WHAT YOU NEED TO DO: Return the listing below verbatim. Pictures do not belong in the copy.
Top of ENTRIES SUPPLIED
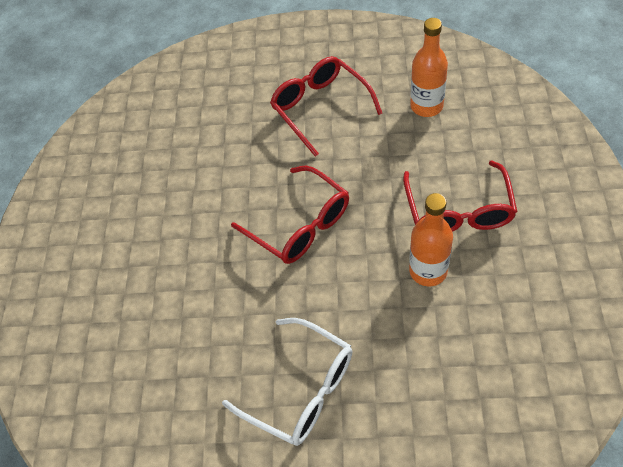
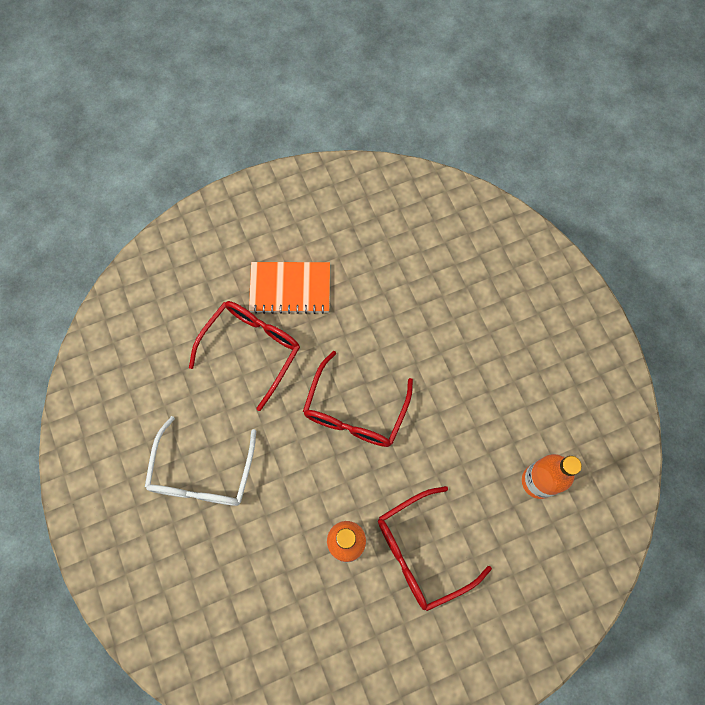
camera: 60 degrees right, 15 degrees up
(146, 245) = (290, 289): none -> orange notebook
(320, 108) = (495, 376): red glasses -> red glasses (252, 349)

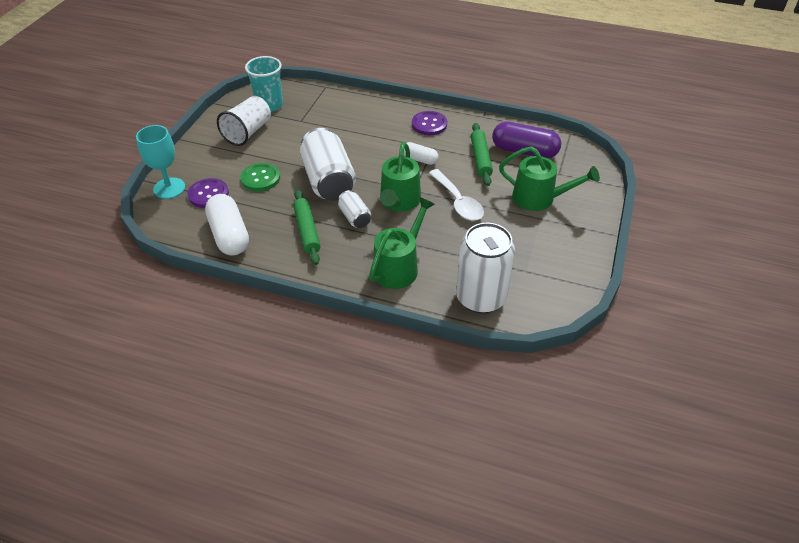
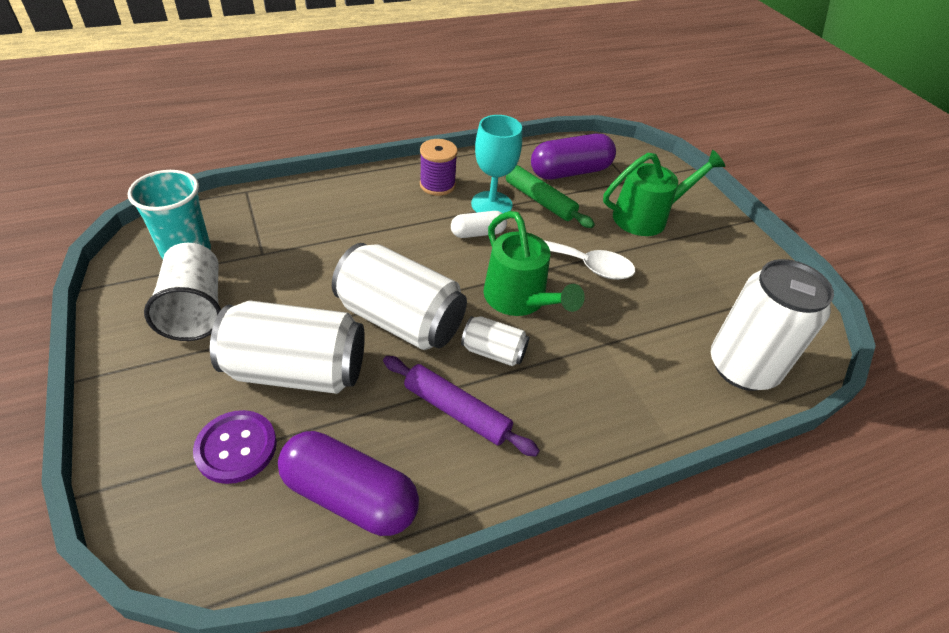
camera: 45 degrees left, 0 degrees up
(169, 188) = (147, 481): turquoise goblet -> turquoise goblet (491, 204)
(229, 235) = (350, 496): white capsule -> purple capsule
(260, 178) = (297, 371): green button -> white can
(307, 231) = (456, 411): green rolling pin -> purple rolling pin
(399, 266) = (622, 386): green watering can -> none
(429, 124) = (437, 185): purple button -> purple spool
Bottom of ENTRIES SUPPLIED
ANSWER BOX:
camera: 60 degrees right, 15 degrees up
(146, 245) = (290, 289): none -> orange notebook
(320, 108) = (495, 376): red glasses -> red glasses (252, 349)

camera: 45 degrees left, 0 degrees up
(169, 188) = (147, 481): turquoise goblet -> turquoise goblet (491, 204)
(229, 235) = (350, 496): white capsule -> purple capsule
(260, 178) = (297, 371): green button -> white can
(307, 231) = (456, 411): green rolling pin -> purple rolling pin
(399, 266) = (622, 386): green watering can -> none
(429, 124) = (437, 185): purple button -> purple spool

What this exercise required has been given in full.